THE PROBLEM: Show each line of the material below that contains the string "kern", copied in full.
==== ROWS
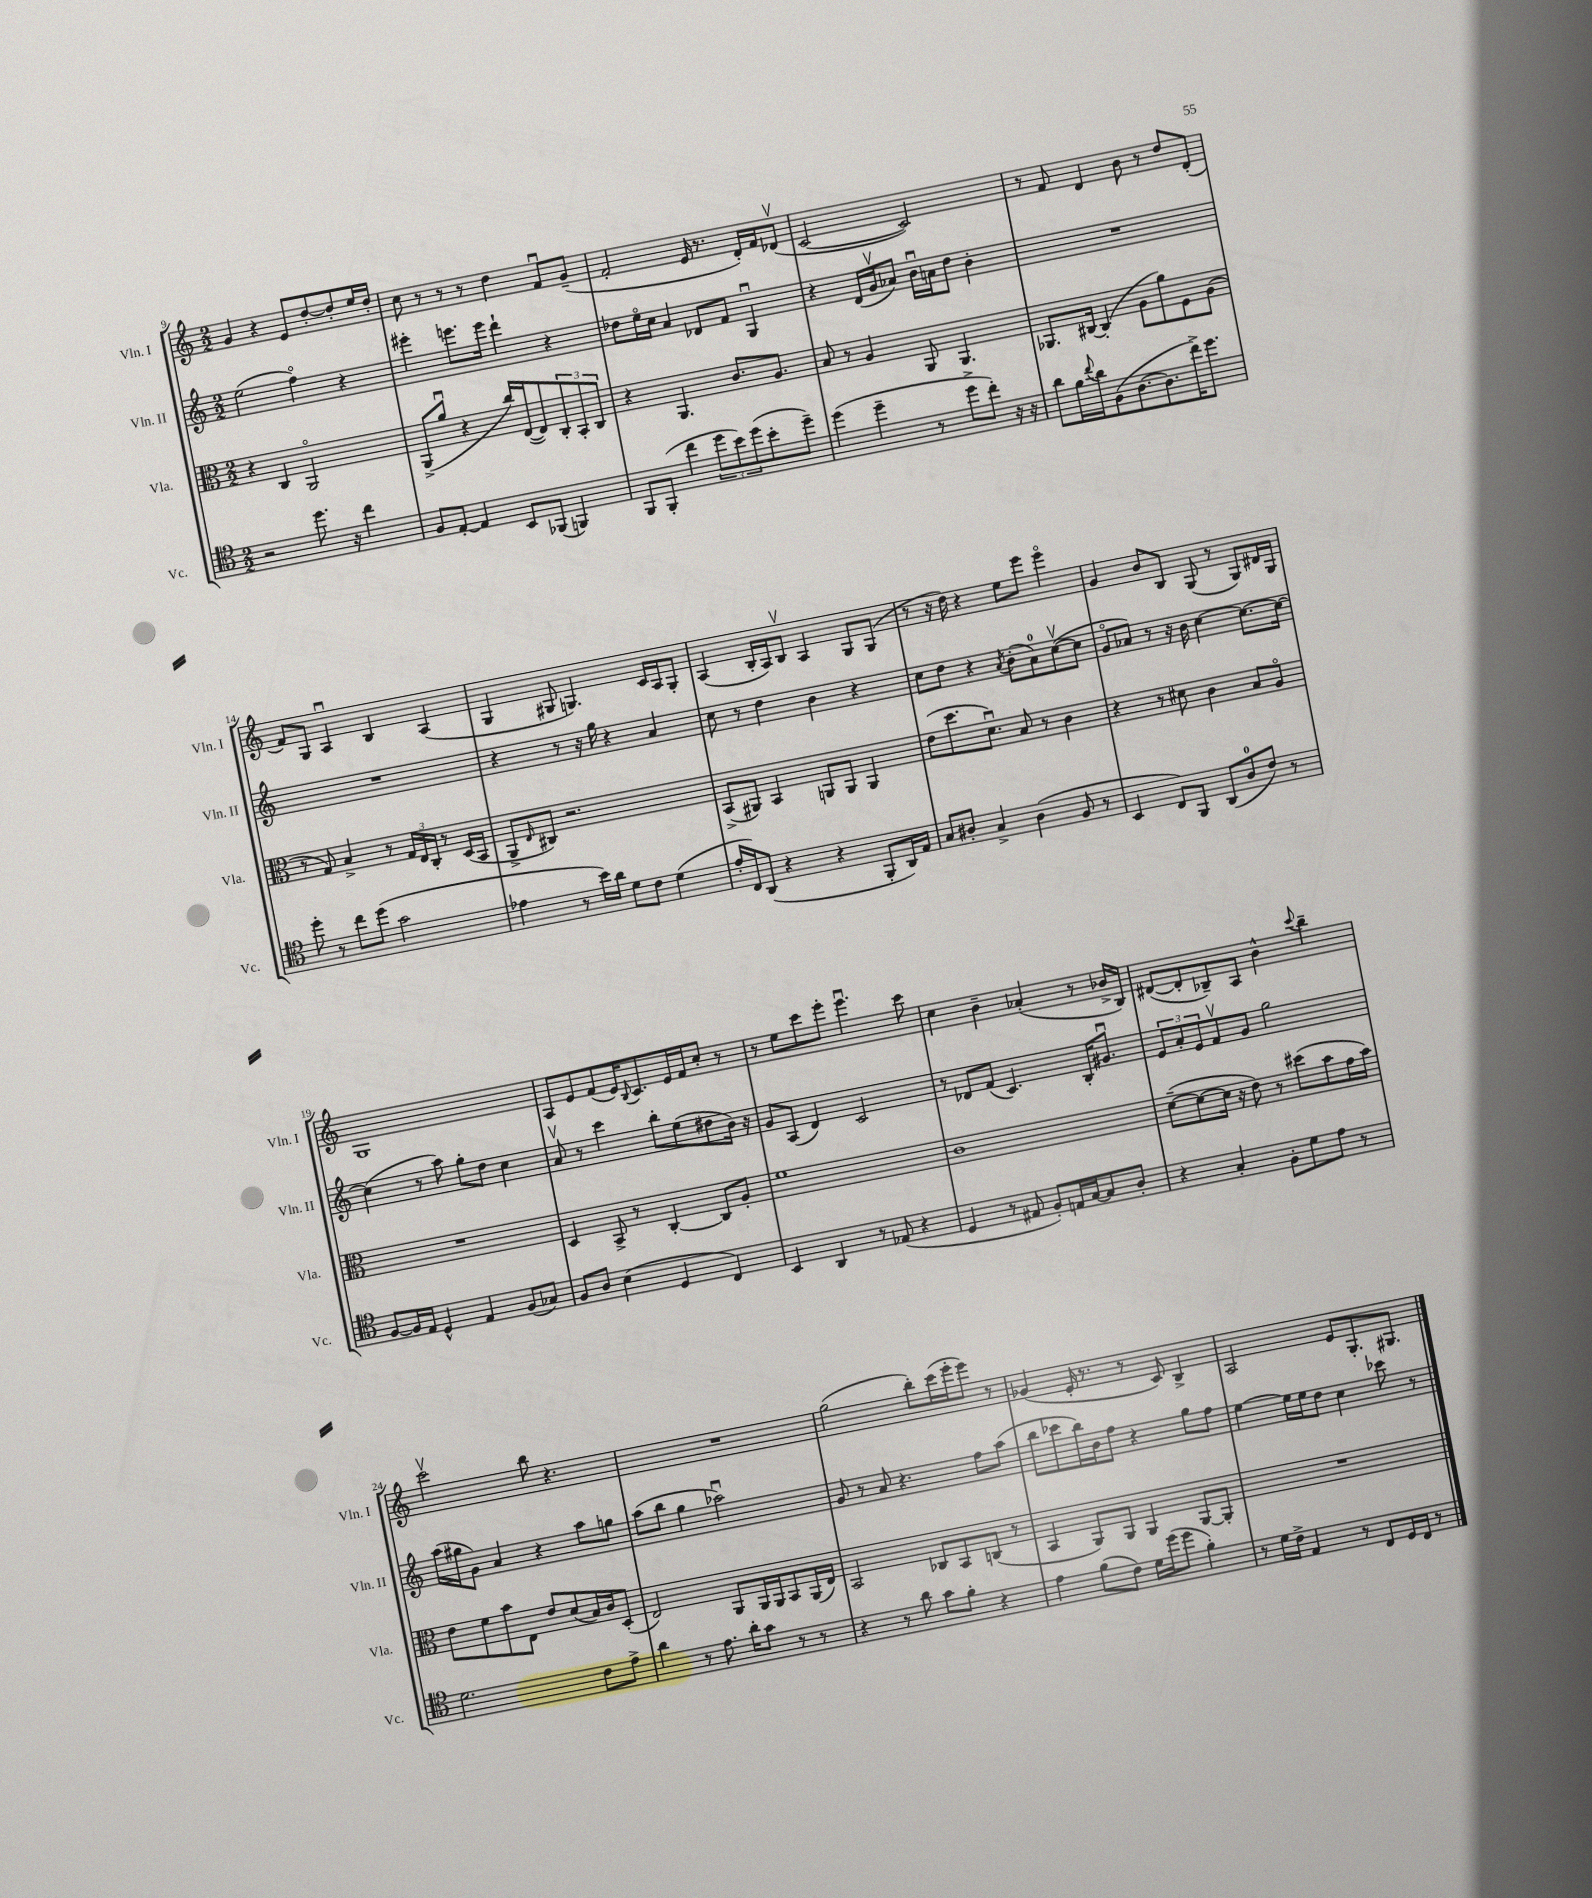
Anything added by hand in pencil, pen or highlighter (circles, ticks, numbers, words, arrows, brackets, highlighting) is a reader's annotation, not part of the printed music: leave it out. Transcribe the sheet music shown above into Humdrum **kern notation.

**kern	**kern	**kern	**kern
*staff4	*staff3	*staff2	*staff1
*clefC4	*clefC3	*clefG2	*clefG2
*k[]	*k[]	*k[]	*k[]
*M2/2	*M2/2	*M2/2	*M2/2
2r	4r	(2ee	4g
.	4C	.	4r
8.dd	2AAo	4ffo)	8e
.	.	.	[8dd'
16r	.	.	.
4cc	.	4r	8dd']
.	.	.	16ee
.	.	.	16dd'
=	=	=	=
8F	(8AA^	4eee#'	8cc
[8E'	8au	.	8r
4E]	4r	8.eee	8r
.	.	.	8r
.	.	16eee	.
8BB	16cc)	4ddd`	4dd
.	([16E	.	.
(8FF-	8E])	.	.
4FF)	12C'	4r	8fu
.	12BB'	.	.
.	.	.	(8g~
.	12C	.	.
=	=	=	=
8FF	4r	8dd-	2f'
(8FF'	.	16eeo	.
.	.	16cc	.
4cc	4.AA	4a	.
12dd	.	8d-	16e
.	.	.	8.r
12b)	.	.	.
.	8.c	8f	.
(12dd	.	.	.
8b'	.	4Gu	16d')
.	8.A	.	16f
8dd~)	.	.	(8d-v
=	=	=	=
(4dd	8B	4r	[2c
.	8r	.	.
4dd~	4A	(16d	.
.	.	16gv	.
.	.	8a-)	.
8r	8AA	16bu	2c])
.	.	16a	.
8dd^	4.AA	8dd	.
8cc')	.	4b'	.
16r	.	.	.
16r	.	.	.
=	=	=	=
8a	8.AA-	1r	8r
16f	.	.	8f
8qqcc	.	.	.
16a	[16C#	.	.
(8F	(4C#']	.	4d
[8.A	.	.	.
.	8A	.	8b
8.A]	.	.	.
.	8a)	.	8r
16cc^)	8F	.	8dd
8.dd	.	.	.
.	(8A	.	(8d'
=	=	=	=
8dd'	8r	1r	8f)
8r	8G)	.	8G
8cc	4B^	.	4Au
(8dd	.	.	.
2g	8r	.	4B
.	24G	.	.
.	24E	.	.
.	24C'	.	.
.	8r	.	(4A
.	(16D	.	.
.	16BB	.	.
=	=	=	=
4e-	8AA^	4r	4G
.	16qqE	.	.
.	8C#)	.	.
8r	2.r	8r	8G#
16b)	.	16r	4.G)
16a	.	16gg	.
8d	.	4r	.
8c	.	.	.
(4d	.	4a	16c
.	.	.	16A
.	.	.	8G'
=	=	=	=
16e'	(8BB^	8cc	(4A
16C)	.	.	.
(8AA	8AA#)	8r	.
4r	4BB	4dd	16B'
.	.	.	16A)
.	.	.	8Bv
4r	8AA	4b	4A
.	8AA	.	.
8FF'	4AA	4r	8G
16AA)	.	.	(8G
16E	.	.	.
=	=	=	=
8G	(8e	8cc	8r
8A#'	8.dd	8dd	16r
.	.	.	16dd)
4G^	.	4r	4r
.	8.du)	.	.
.	.	8qa	.
(4A#	8B	(8b'	8ee
.	8r	8a)	8eee
8F	4c	([8ccv	4eeeo
8r	.	8cc]	.
=	=	=	=
4BB	4r	8go	4g
.	.	8a-)	.
8C)	8r	8r	8b
8FF	8d#	16r	8B
.	.	16b	.
(8AA	4c	[4cc	(8G
8A	.	.	8r
8c)	8B	8.cc_	8G)
8r	8Ao	.	16d#
.	.	16cc_	16G
=	=	=	=
[8F	1r	(4cc]	1G
16F]	.	.	.
16E	.	.	.
4D^^	.	8r	.
.	.	8aa)	.
4E	.	8gg'	.
.	.	8dd	.
(8F	.	4cc	.
8G-)	.	.	.
=	=	=	=
8F	4D	8av	8A
8A	.	8r	8e
(4B	8BB^	4ccc	(8f
.	8r	.	16e)
.	.	.	8qqB
.	.	.	8.c
4D	[4C'	8bb'	.
.	.	(8ee	16e
.	.	.	16f
4C)	8C]	8dd#	8cc'
.	8A'	16b)	8r
.	.	16r	.
=	=	=	=
4BB	1f	8g	8r
.	.	(8A	8ee
4AA	.	4d)	8ccc
.	.	.	8eee'
8r	.	2c	4.eeeu
(8E-	.	.	.
4r	.	.	.
.	.	.	8ccc
=	=	=	=
4D	1c	8r	4cc
.	.	8d-	.
8r	.	(8f	4b~
8E#	.	4.c)	.
8F')	.	.	(4a-'
16E	.	.	.
[16G	.	.	.
8G]	.	16B'	8r
.	.	8.g#u	.
8A'	.	.	16b-^
.	.	.	16B)
=	=	=	=
4r	([8d~	12e	([8d#
.	.	12a'	.
.	8d_	.	8d#']
.	.	12e	.
4G'	16d]	8fv	8B-~)
.	16r	.	.
.	8e)	8g	8A
8F'	8r	2gg	4b^^
8d	(8dd#	.	.
.	.	.	8qqccc
8e	8b	.	4bb~
8r	16g	.	.
.	16b)	.	.
=	=	=	=
2.d	8e	(16aa	2cccv
.	.	16gg#	.
.	8f	8g)	.
.	8b	4a	.
.	8E	.	.
.	8e	4r	8bb
.	(8d	.	4.r
8c	16B)	8aa	.
.	16c	.	.
8e^	(8D'	8gg	.
=	=	=	=
4a	2E)	(8aa	1r
.	.	8bb	.
8r	.	4gg	.
8.e	.	.	.
.	8AA	2aa-u)	.
16a'	.	.	.
8g	16AA	.	.
.	16AA	.	.
8r	8BB	.	.
8r	(16AA	.	.
.	16E)	.	.
=	=	=	=
4r	2BB	8g	(2gg
.	.	8r	.
8r	.	8a	.
8a	.	4.r	.
8g	8C-	.	8bb')
8f'	8BB	.	(16ccc
.	.	.	16eee'
4r	(8C	8ff	8eee)
.	8r	(8aa	8r
=	=	=	=
4e	4BB	8bb	(4g-
.	.	8ccc-	.
(8f	8AA)	16bb)	16e'
.	.	16b	8.r
8c)	8AA	8ff	.
16d	4AA	4r	8r
(16dd	.	.	.
8dd	.	.	8c)
4f')	[8AA	8gg	4B^
.	8AA']	8ff	.
=	=	=	=
8r	1r	[4ee	2A
16d	.	.	.
16c^	.	.	.
4E	.	16ee]	.
.	.	16ee	.
.	.	8dd	.
8r	.	4cc	8e
8C	.	.	8.G'
16D	.	8ccc-	.
16C	.	.	8.G#
8r	.	8r	.
==	==	==	==
*-	*-	*-	*-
========
THE COMPLETED TASK:
Anything added by hand in pencil, pen or highlighter (circles, ticks, numbers, words, arrows, brackets, highlighting) is a reader's annotation, not part of the printed music: leave it out. Transcribe the sheet music shown above into Humdrum **kern notation.
**kern	**kern	**kern	**kern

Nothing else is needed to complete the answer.